YOUR GOAL:
Below is a listing; print exactly its lines from the one containing "JOY1 pin SW: TX -> D5" down to the one containing "OLED2 pin GND: none -> GND", both inclusive, with every picture left out.

RECORDS FOR THE TASK:

== Segment start ==

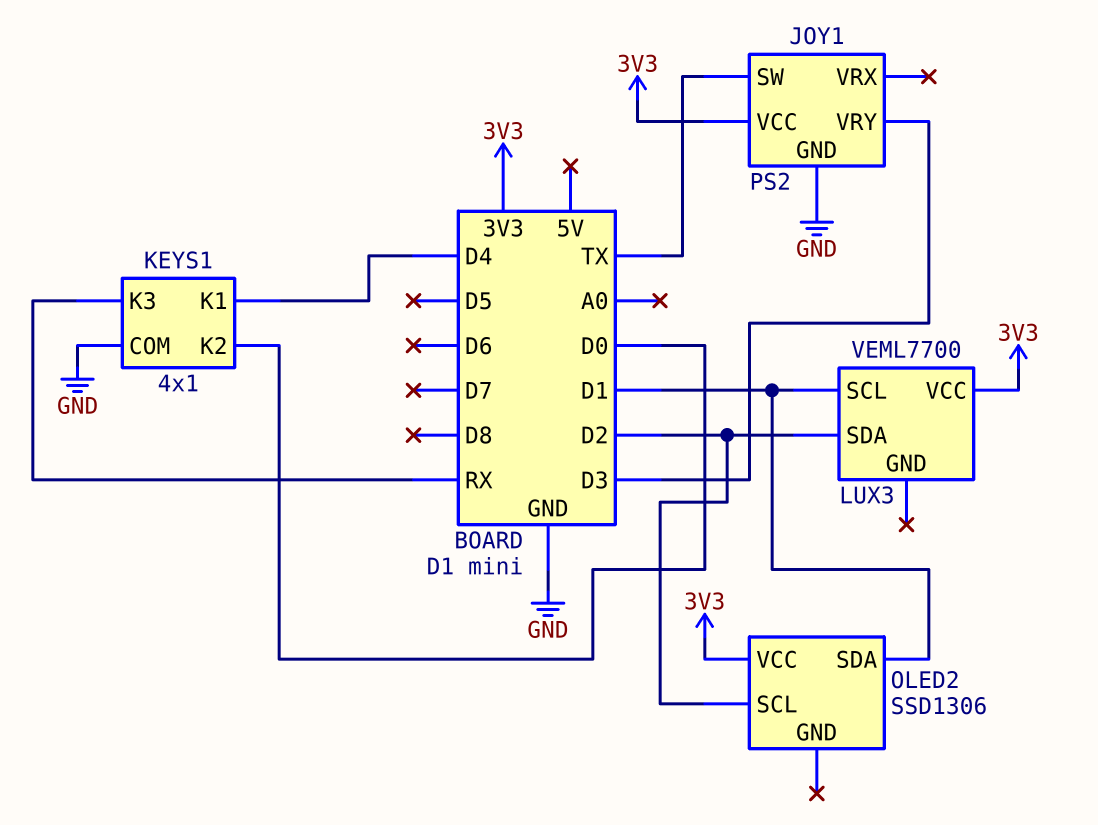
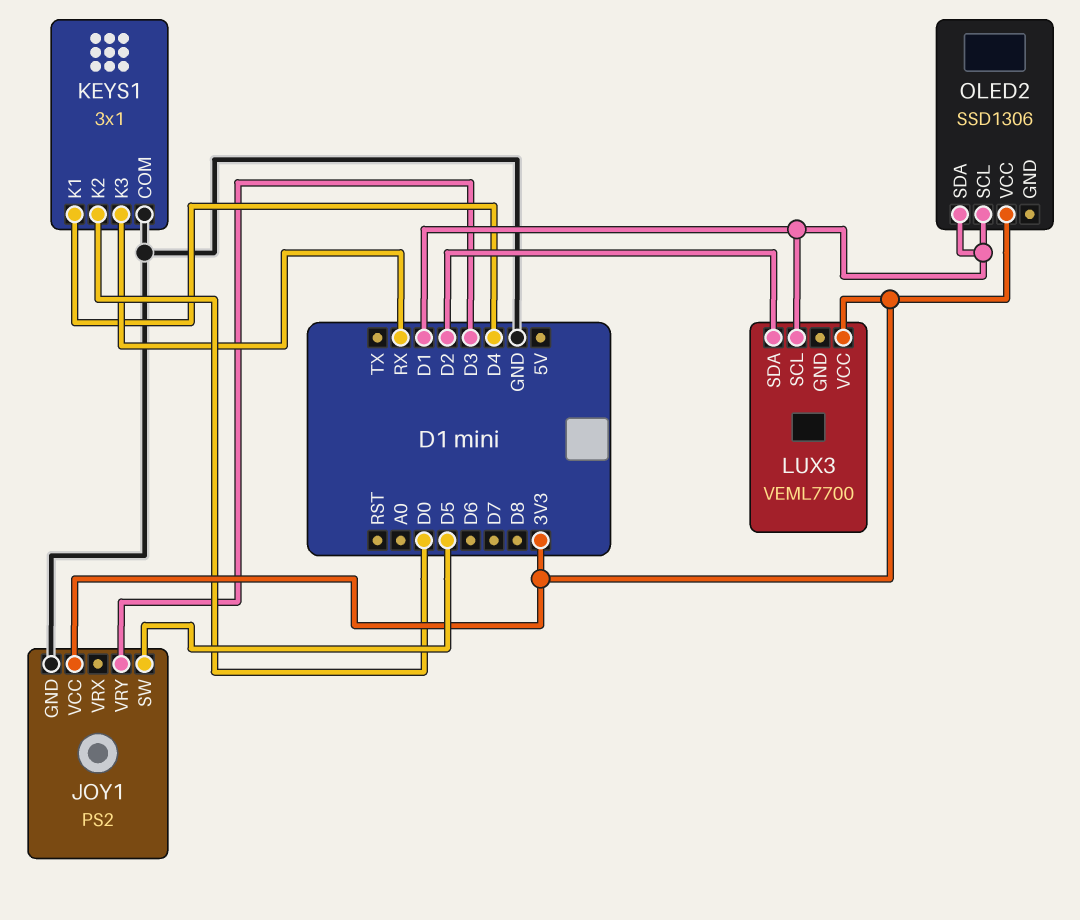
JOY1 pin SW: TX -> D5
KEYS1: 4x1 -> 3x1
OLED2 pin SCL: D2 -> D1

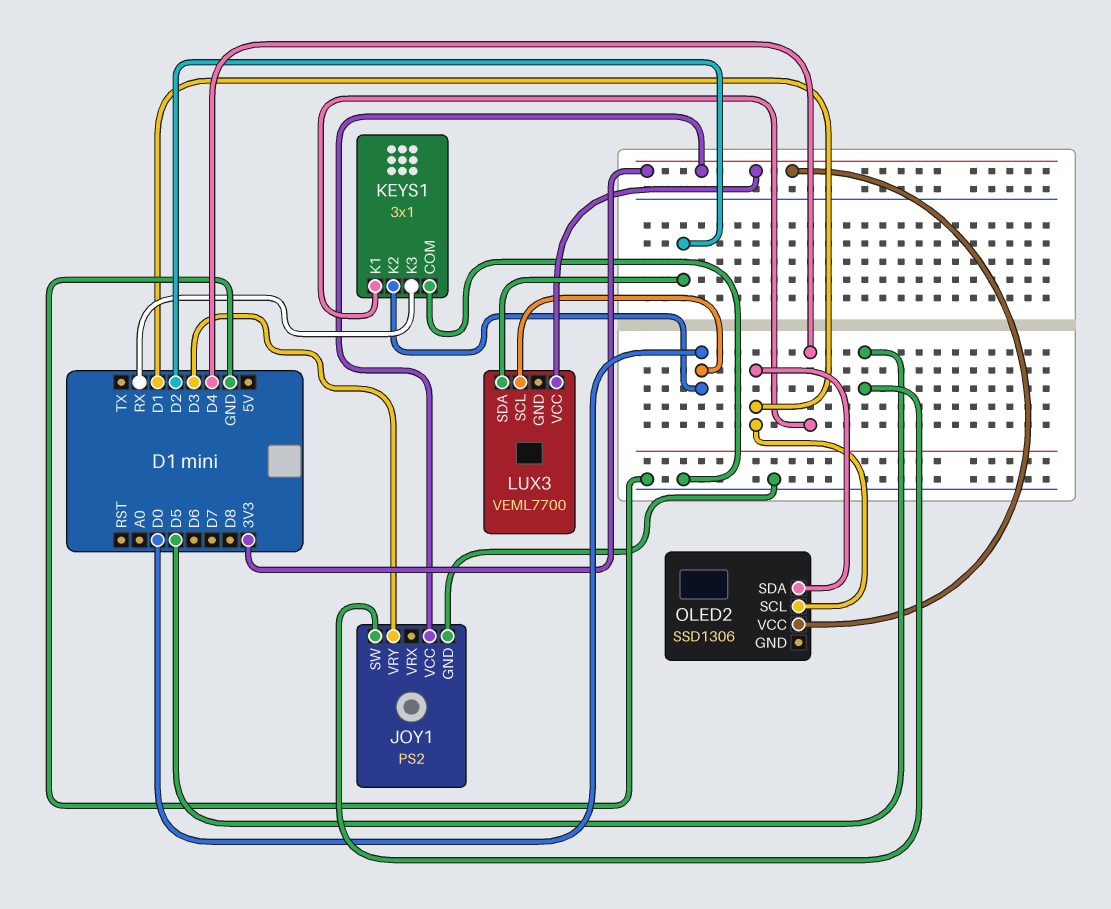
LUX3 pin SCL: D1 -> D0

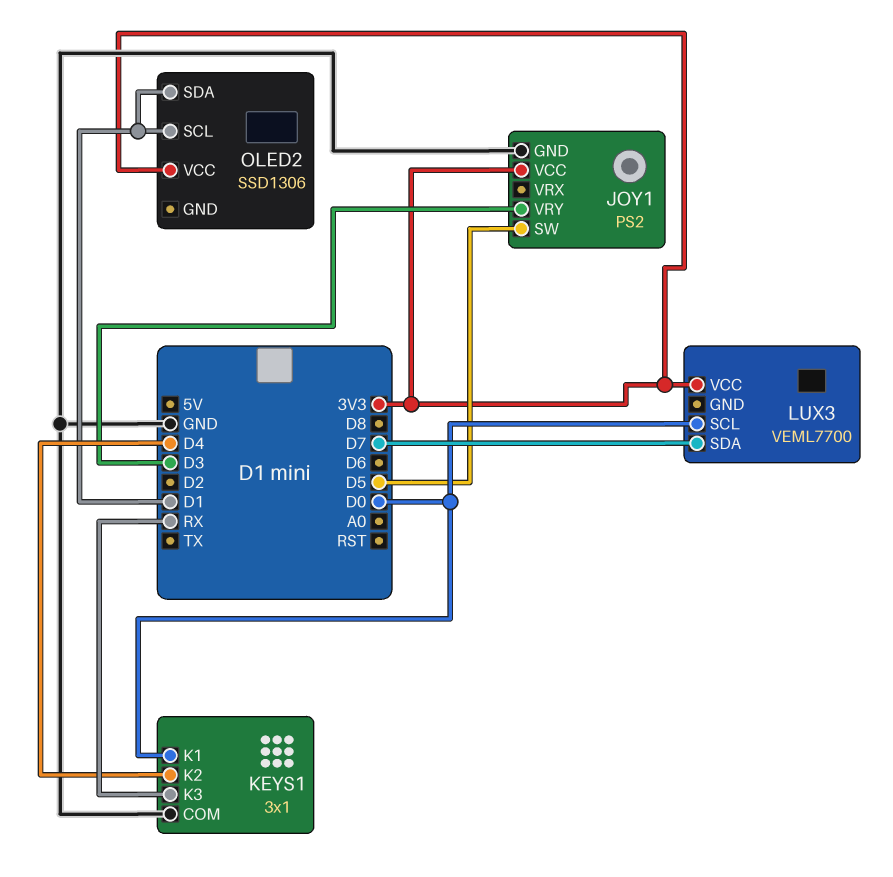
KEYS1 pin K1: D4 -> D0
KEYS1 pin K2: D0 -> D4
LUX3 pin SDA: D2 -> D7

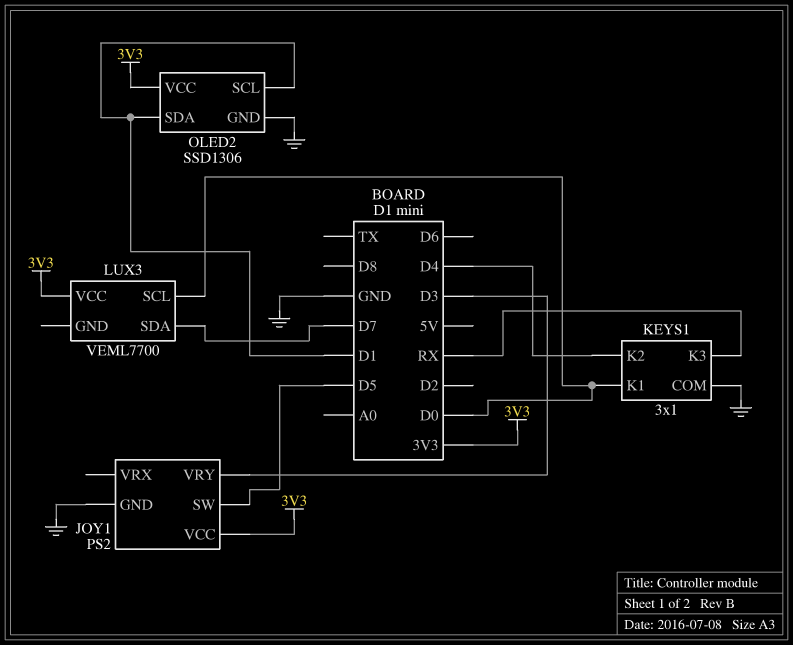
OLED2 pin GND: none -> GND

== Segment end ==
== Segment start ==

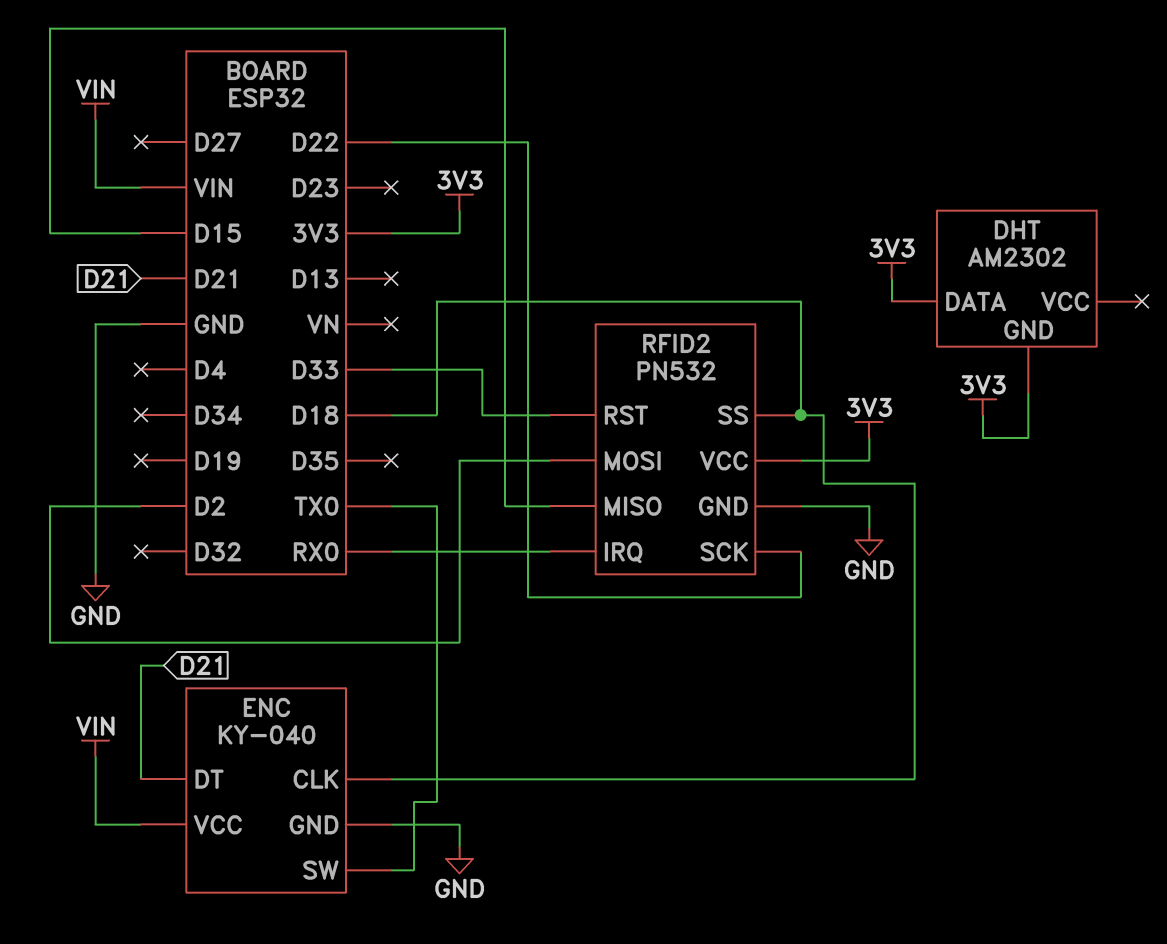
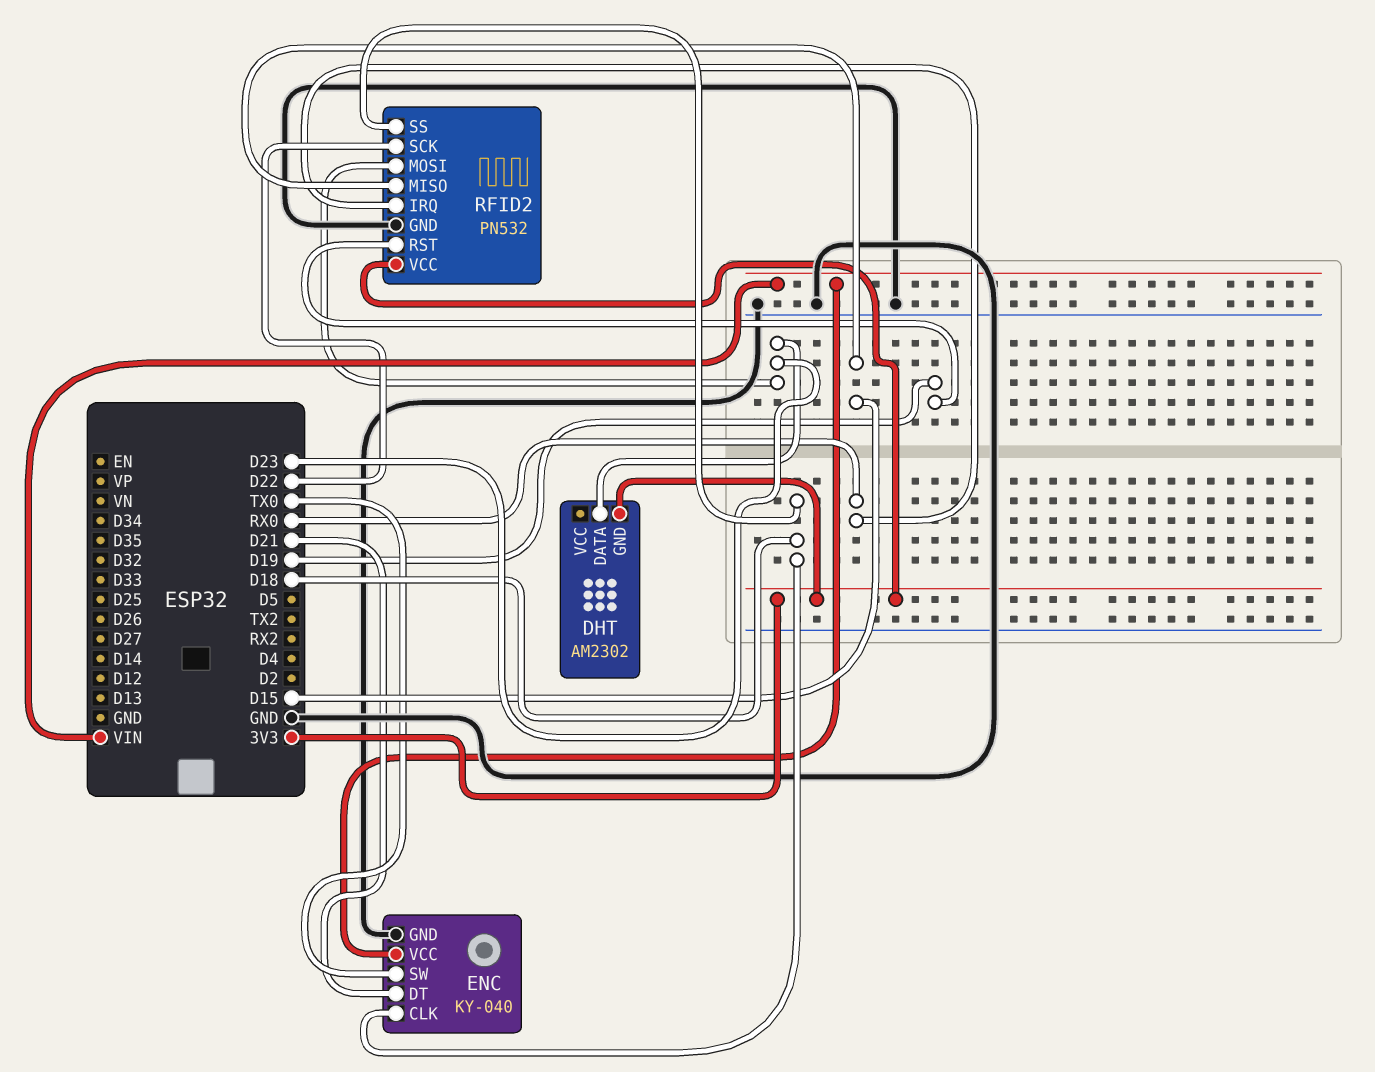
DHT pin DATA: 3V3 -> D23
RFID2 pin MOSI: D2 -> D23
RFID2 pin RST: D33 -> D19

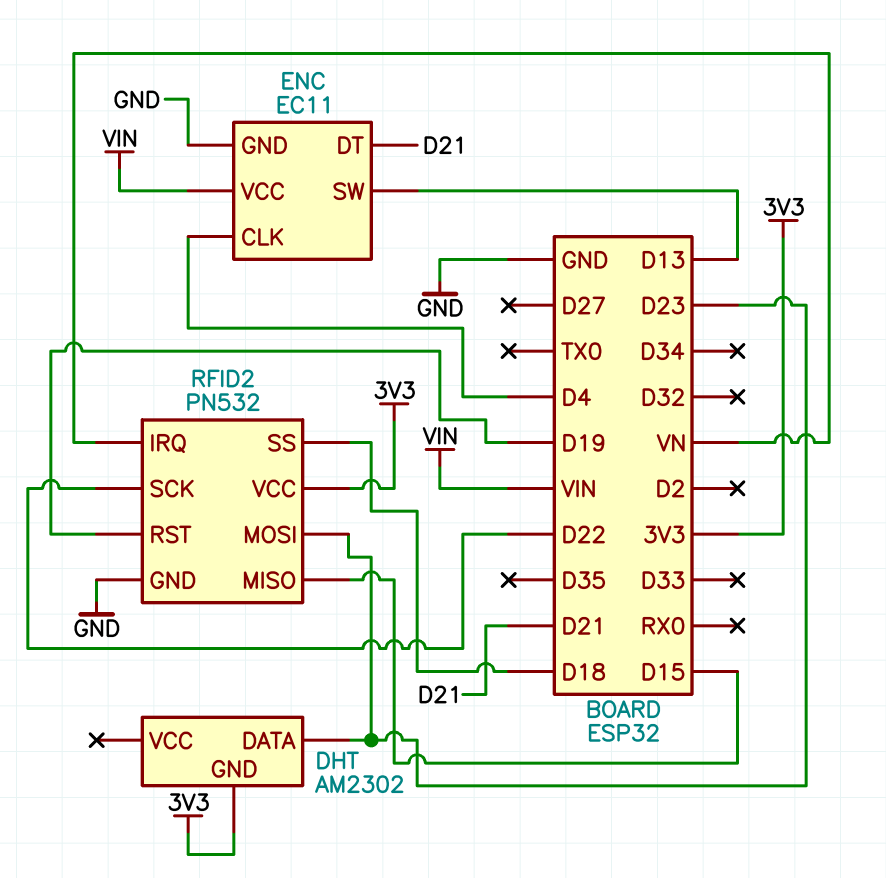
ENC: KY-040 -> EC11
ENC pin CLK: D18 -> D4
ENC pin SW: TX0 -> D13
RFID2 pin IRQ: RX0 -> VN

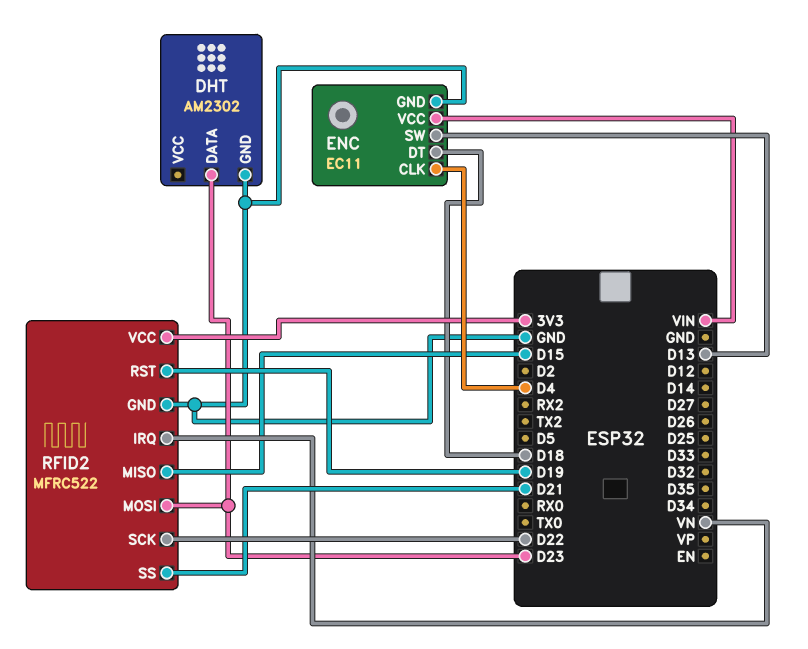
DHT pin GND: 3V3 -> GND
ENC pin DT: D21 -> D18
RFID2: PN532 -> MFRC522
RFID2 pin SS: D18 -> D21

== Segment end ==
== Segment start ==

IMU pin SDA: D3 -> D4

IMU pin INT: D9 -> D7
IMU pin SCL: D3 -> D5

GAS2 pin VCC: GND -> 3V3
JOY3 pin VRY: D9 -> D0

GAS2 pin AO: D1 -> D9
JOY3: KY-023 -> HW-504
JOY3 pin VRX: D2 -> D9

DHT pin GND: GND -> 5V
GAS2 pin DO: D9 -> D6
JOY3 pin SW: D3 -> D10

== Segment end ==

WORKED SOLUTION:
JOY1 pin SW: TX -> D5
KEYS1: 4x1 -> 3x1
OLED2 pin SCL: D2 -> D1

LUX3 pin SCL: D1 -> D0

KEYS1 pin K1: D4 -> D0
KEYS1 pin K2: D0 -> D4
LUX3 pin SDA: D2 -> D7

OLED2 pin GND: none -> GND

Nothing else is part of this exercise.